Recorded data:
────────────────

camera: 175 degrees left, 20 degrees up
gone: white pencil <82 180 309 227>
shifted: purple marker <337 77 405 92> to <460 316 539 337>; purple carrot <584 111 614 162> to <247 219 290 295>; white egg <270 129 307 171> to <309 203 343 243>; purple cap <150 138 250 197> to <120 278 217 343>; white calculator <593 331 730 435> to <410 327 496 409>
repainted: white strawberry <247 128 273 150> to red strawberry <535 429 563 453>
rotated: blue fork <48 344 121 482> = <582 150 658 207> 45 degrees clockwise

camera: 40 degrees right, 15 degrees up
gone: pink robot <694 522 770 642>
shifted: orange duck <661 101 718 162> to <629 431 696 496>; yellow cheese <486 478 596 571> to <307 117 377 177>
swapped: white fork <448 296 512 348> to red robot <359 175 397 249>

────────────────

> The task:
Every entry above should be returned exactly as written.

> Your solution:
camera: 175 degrees left, 20 degrees up
gone: white pencil <82 180 309 227>
shifted: purple marker <337 77 405 92> to <460 316 539 337>; purple carrot <584 111 614 162> to <247 219 290 295>; white egg <270 129 307 171> to <309 203 343 243>; purple cap <150 138 250 197> to <120 278 217 343>; white calculator <593 331 730 435> to <410 327 496 409>
repainted: white strawberry <247 128 273 150> to red strawberry <535 429 563 453>
rotated: blue fork <48 344 121 482> = <582 150 658 207> 45 degrees clockwise

camera: 40 degrees right, 15 degrees up
gone: pink robot <694 522 770 642>
shifted: orange duck <661 101 718 162> to <629 431 696 496>; yellow cheese <486 478 596 571> to <307 117 377 177>
swapped: white fork <448 296 512 348> to red robot <359 175 397 249>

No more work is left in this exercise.